• **DIRECTIONS FOR THIS TASK**
Find the line in the entries below that contains "C4: none -> 220uF (plus IND, minus U1/PA3)". Repeat it exactly, and every line after it through the line that contains "IC102 pin VDD: GND -> +24V".

Version comparison data
Content starts
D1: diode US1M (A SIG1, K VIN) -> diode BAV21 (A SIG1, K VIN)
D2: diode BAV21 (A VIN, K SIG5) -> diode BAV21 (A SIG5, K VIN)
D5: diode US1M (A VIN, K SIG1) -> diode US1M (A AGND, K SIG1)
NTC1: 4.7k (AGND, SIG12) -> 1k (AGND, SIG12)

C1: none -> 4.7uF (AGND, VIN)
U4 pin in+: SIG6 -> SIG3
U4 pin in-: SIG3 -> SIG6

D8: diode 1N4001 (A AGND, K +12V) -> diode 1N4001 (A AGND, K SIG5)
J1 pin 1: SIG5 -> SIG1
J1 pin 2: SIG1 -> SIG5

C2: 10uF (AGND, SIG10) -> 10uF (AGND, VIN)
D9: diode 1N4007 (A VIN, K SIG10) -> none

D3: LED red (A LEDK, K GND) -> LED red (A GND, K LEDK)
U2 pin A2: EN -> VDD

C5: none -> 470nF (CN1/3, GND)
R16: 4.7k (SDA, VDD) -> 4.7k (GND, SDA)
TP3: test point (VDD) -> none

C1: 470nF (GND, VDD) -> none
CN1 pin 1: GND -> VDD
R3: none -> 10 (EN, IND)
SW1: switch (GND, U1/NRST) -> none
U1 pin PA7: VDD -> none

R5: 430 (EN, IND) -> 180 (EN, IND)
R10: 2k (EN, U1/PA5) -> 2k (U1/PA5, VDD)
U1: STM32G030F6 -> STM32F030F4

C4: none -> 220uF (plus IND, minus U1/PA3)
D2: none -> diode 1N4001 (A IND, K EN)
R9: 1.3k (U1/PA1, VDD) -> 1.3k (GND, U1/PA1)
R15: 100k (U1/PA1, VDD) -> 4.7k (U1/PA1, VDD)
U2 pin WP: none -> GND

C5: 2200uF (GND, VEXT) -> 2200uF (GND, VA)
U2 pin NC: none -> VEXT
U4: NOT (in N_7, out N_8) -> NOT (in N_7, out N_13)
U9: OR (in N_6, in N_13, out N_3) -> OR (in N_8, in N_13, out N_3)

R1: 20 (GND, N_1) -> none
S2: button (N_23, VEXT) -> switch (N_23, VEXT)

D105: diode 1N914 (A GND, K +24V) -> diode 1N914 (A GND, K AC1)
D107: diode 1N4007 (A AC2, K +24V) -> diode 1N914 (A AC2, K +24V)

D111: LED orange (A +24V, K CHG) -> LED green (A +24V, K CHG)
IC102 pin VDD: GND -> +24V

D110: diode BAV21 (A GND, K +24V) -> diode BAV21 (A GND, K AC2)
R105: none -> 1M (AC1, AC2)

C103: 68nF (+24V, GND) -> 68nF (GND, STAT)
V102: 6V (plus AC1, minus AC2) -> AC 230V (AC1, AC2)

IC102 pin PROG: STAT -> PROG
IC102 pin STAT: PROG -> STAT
Content ends
• **PROBLEM SOLUTION**
C4: none -> 220uF (plus IND, minus U1/PA3)
D2: none -> diode 1N4001 (A IND, K EN)
R9: 1.3k (U1/PA1, VDD) -> 1.3k (GND, U1/PA1)
R15: 100k (U1/PA1, VDD) -> 4.7k (U1/PA1, VDD)
U2 pin WP: none -> GND

C5: 2200uF (GND, VEXT) -> 2200uF (GND, VA)
U2 pin NC: none -> VEXT
U4: NOT (in N_7, out N_8) -> NOT (in N_7, out N_13)
U9: OR (in N_6, in N_13, out N_3) -> OR (in N_8, in N_13, out N_3)

R1: 20 (GND, N_1) -> none
S2: button (N_23, VEXT) -> switch (N_23, VEXT)

D105: diode 1N914 (A GND, K +24V) -> diode 1N914 (A GND, K AC1)
D107: diode 1N4007 (A AC2, K +24V) -> diode 1N914 (A AC2, K +24V)

D111: LED orange (A +24V, K CHG) -> LED green (A +24V, K CHG)
IC102 pin VDD: GND -> +24V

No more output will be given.